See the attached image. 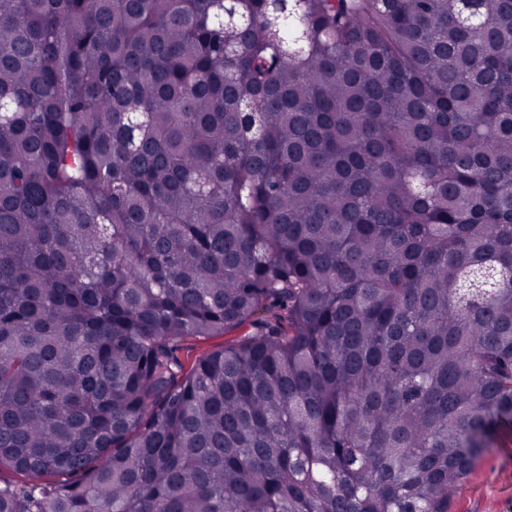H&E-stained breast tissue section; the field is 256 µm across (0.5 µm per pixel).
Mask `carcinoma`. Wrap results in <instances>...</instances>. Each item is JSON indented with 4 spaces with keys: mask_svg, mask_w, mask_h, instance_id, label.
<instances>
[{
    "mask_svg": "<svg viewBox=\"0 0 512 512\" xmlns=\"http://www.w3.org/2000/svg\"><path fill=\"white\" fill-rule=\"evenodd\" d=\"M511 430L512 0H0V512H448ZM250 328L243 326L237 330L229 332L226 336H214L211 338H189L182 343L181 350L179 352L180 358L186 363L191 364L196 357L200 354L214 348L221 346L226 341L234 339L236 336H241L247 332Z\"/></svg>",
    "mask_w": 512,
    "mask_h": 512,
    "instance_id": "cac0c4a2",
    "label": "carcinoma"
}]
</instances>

■ ■ ■ ■ ■ ■ ■

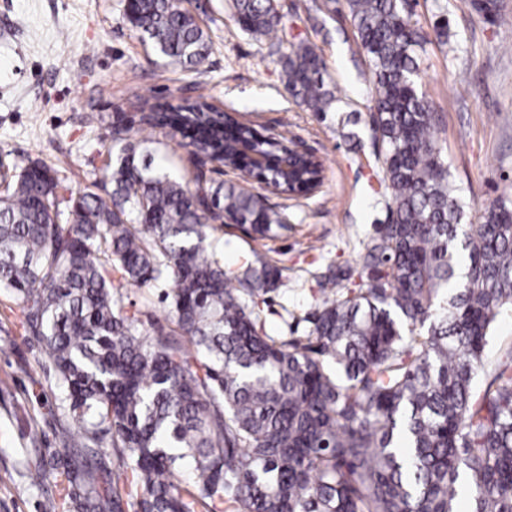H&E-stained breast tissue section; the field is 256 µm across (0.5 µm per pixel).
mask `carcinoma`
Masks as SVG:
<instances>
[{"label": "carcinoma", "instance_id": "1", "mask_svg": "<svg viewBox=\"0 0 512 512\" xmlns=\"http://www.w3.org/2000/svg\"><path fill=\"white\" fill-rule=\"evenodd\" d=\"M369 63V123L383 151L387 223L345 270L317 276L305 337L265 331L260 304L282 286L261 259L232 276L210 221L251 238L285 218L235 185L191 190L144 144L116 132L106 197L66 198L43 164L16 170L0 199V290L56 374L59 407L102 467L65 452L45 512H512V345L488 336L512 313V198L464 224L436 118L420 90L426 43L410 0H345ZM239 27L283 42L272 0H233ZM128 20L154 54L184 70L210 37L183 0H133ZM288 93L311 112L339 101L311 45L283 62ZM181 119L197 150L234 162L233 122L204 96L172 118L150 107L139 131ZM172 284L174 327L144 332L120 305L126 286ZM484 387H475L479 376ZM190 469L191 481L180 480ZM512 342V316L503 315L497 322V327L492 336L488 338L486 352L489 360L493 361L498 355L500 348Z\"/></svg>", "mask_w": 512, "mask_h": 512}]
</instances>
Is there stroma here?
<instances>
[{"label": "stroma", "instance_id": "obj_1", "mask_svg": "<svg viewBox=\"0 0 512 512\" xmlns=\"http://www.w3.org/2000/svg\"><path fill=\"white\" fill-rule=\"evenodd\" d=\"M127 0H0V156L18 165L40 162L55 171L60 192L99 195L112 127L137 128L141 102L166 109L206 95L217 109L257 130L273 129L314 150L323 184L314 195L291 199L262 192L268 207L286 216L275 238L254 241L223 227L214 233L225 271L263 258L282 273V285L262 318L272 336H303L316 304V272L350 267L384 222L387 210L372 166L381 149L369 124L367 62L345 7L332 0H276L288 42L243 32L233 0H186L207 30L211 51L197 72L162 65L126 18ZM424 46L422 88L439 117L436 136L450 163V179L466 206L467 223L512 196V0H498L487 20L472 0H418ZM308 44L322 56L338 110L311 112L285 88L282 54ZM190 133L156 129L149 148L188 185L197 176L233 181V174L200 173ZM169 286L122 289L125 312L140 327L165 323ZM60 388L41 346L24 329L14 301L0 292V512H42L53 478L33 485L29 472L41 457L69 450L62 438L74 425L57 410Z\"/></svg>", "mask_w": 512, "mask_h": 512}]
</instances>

■ ■ ■ ■ ■ ■ ■

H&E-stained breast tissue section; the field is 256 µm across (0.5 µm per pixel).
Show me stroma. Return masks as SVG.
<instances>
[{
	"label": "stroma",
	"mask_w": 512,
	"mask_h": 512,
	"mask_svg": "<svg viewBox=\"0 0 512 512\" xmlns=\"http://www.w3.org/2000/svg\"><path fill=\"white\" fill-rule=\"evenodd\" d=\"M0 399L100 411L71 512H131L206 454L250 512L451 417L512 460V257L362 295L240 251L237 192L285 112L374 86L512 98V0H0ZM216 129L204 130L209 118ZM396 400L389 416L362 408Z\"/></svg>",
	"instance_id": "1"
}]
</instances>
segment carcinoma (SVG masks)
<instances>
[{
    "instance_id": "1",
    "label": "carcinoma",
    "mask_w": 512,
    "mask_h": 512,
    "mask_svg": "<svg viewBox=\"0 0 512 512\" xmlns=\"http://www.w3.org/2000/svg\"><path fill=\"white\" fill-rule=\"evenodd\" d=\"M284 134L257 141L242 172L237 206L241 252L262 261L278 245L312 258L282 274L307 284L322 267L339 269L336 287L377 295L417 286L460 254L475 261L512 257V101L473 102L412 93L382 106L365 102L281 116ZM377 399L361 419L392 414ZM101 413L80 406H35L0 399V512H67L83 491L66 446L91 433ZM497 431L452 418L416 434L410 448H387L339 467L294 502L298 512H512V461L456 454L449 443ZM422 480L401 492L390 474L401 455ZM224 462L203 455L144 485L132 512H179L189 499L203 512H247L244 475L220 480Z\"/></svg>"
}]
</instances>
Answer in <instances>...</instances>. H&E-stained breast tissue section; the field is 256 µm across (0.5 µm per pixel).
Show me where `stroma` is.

■ ■ ■ ■ ■ ■ ■

Set down, exactly and alone, the run of lines from the line that has "Answer in <instances>...</instances>." to the line that has "Show me where".

Answer in <instances>...</instances>. H&E-stained breast tissue section; the field is 256 µm across (0.5 µm per pixel).
Show me where `stroma` is.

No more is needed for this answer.